WHAT IS BEING ASKED => The records that follow are to be printed exactly, with no images.

┌─ DATA PROVIDED

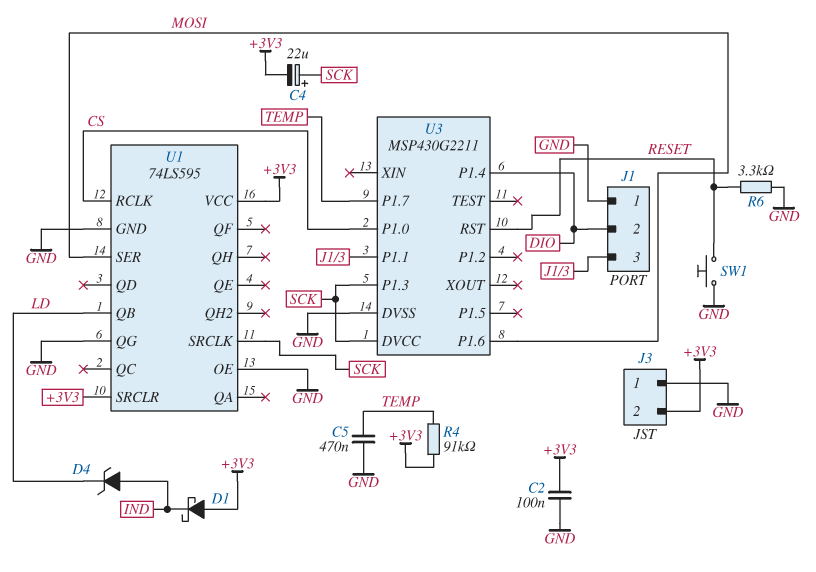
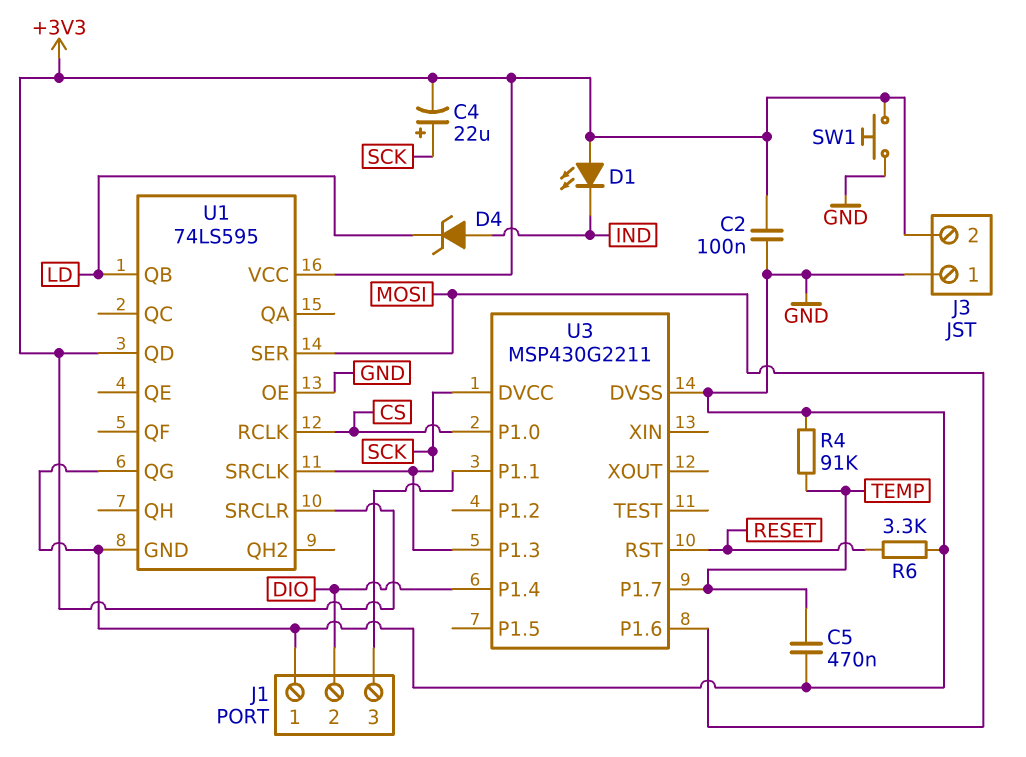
D1: schottky (A +3V3, K IND) -> LED (A +3V3, K IND)
R4: 91k (+3V3, TEMP) -> 91k (GND, TEMP)
SW1: button (GND, RESET) -> button (+3V3, GND)
U1 pin QD: none -> +3V3

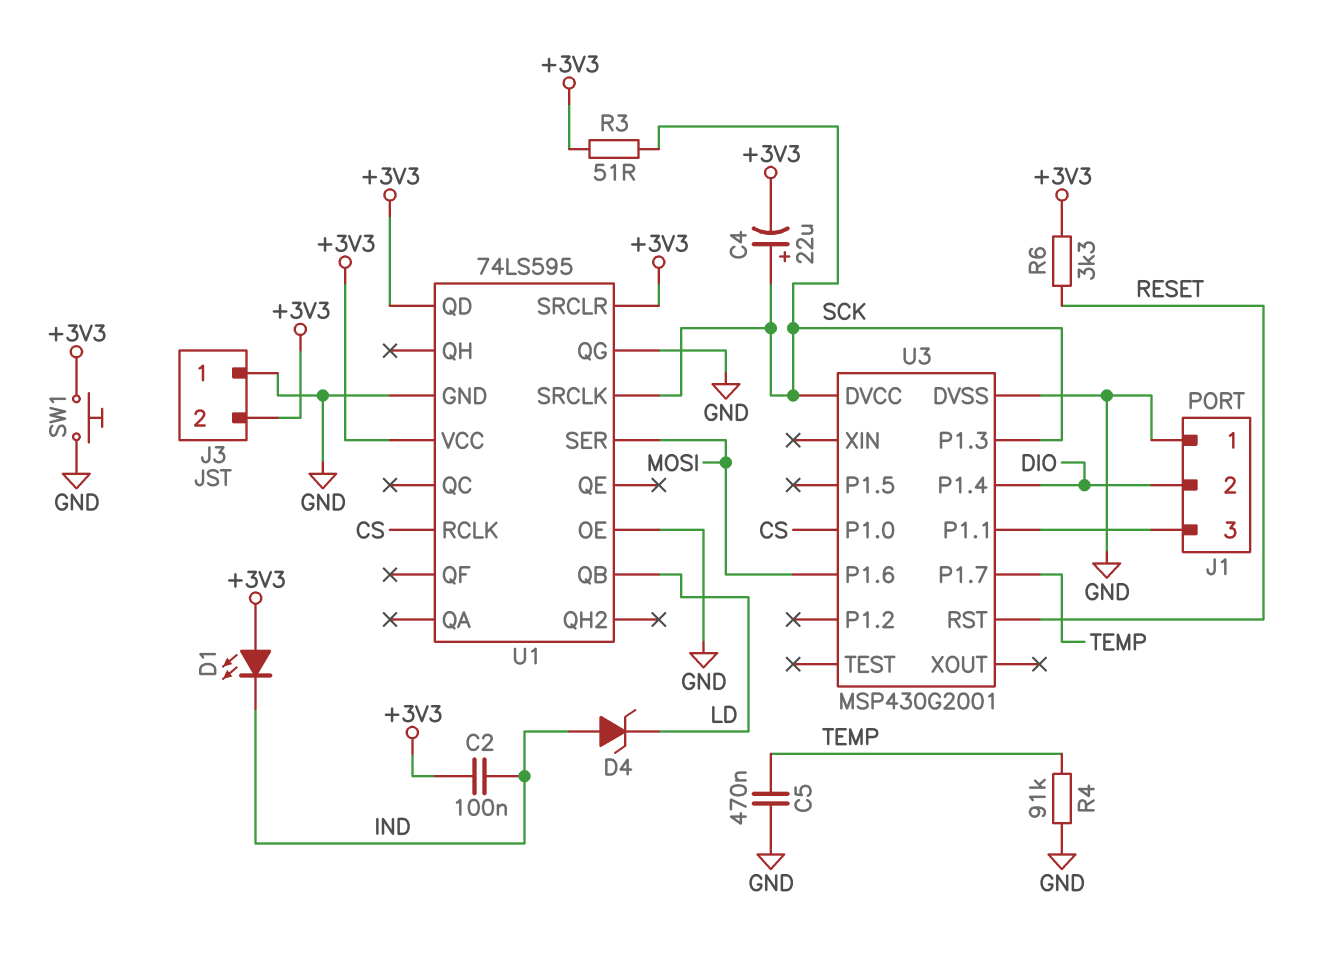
C2: 100nF (+3V3, GND) -> 100nF (+3V3, IND)
R3: none -> 51 (+3V3, SCK)
R6: 3.3k (GND, RESET) -> 3.3k (+3V3, RESET)
U3: MSP430G2211 -> MSP430G2001

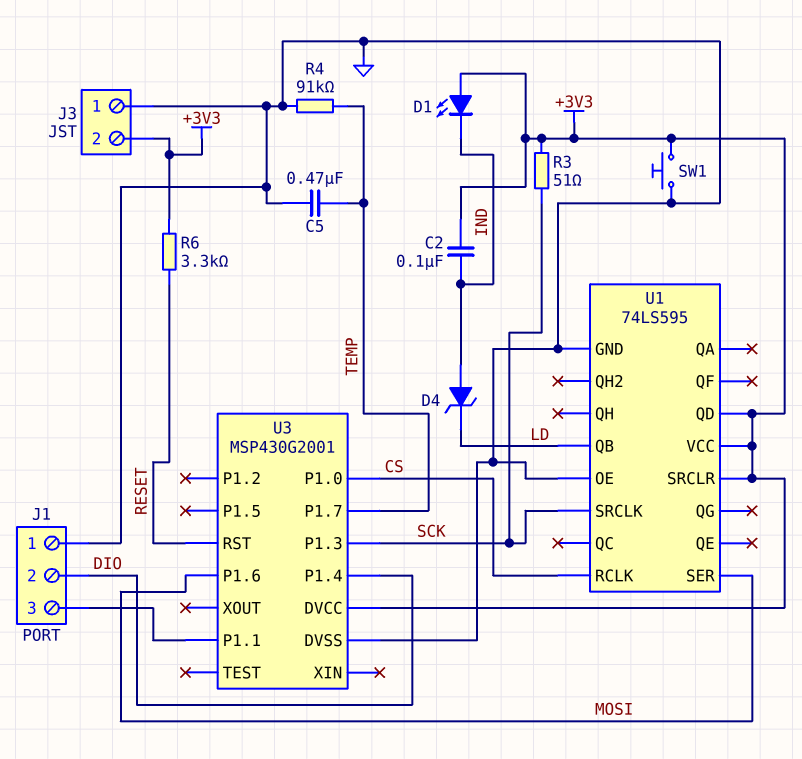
C4: 22uF (plus SCK, minus +3V3) -> none
U1 pin QG: GND -> none
U3 pin DVCC: SCK -> +3V3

└─

RESULT BELOW =>
D1: schottky (A +3V3, K IND) -> LED (A +3V3, K IND)
R4: 91k (+3V3, TEMP) -> 91k (GND, TEMP)
SW1: button (GND, RESET) -> button (+3V3, GND)
U1 pin QD: none -> +3V3

C2: 100nF (+3V3, GND) -> 100nF (+3V3, IND)
R3: none -> 51 (+3V3, SCK)
R6: 3.3k (GND, RESET) -> 3.3k (+3V3, RESET)
U3: MSP430G2211 -> MSP430G2001

C4: 22uF (plus SCK, minus +3V3) -> none
U1 pin QG: GND -> none
U3 pin DVCC: SCK -> +3V3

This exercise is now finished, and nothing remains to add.